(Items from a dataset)
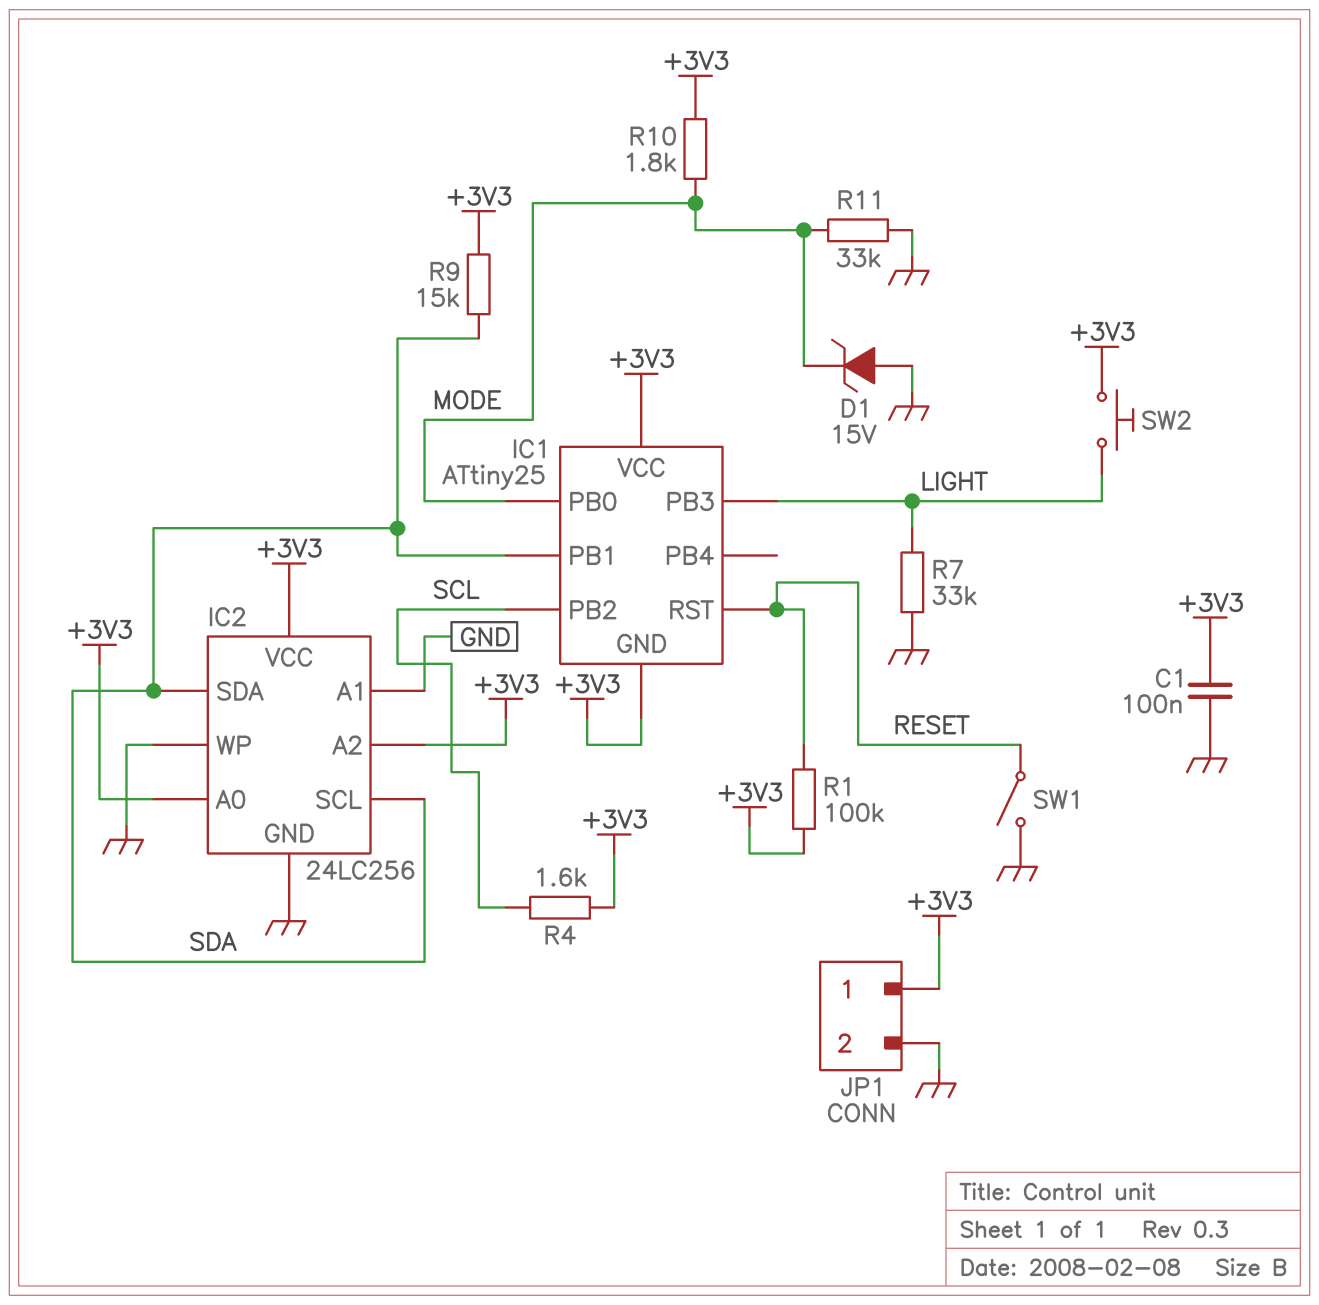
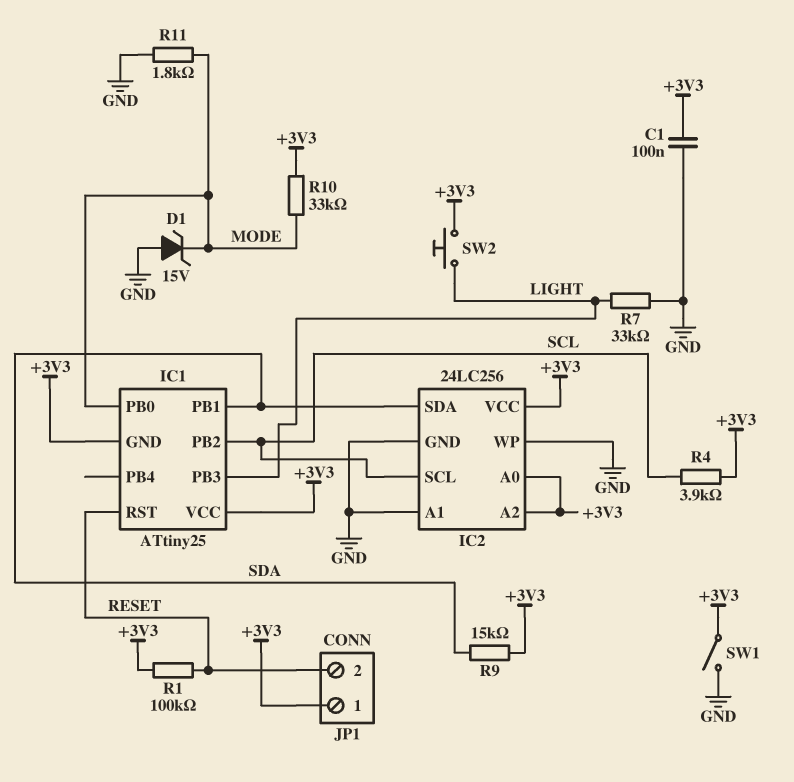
IC2 pin SCL: SDA -> SCL
JP1 pin 2: GND -> RESET
R4: 1.6k (+3V3, SCL) -> 3.9k (+3V3, SCL)
R10: 1.8k (+3V3, MODE) -> 33k (+3V3, MODE)
R11: 33k (GND, MODE) -> 1.8k (GND, MODE)
SW1: switch (GND, RESET) -> switch (+3V3, GND)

What you will do
The records above are to be retyped exactly, with every picture left out.

Task answer
IC2 pin SCL: SDA -> SCL
JP1 pin 2: GND -> RESET
R4: 1.6k (+3V3, SCL) -> 3.9k (+3V3, SCL)
R10: 1.8k (+3V3, MODE) -> 33k (+3V3, MODE)
R11: 33k (GND, MODE) -> 1.8k (GND, MODE)
SW1: switch (GND, RESET) -> switch (+3V3, GND)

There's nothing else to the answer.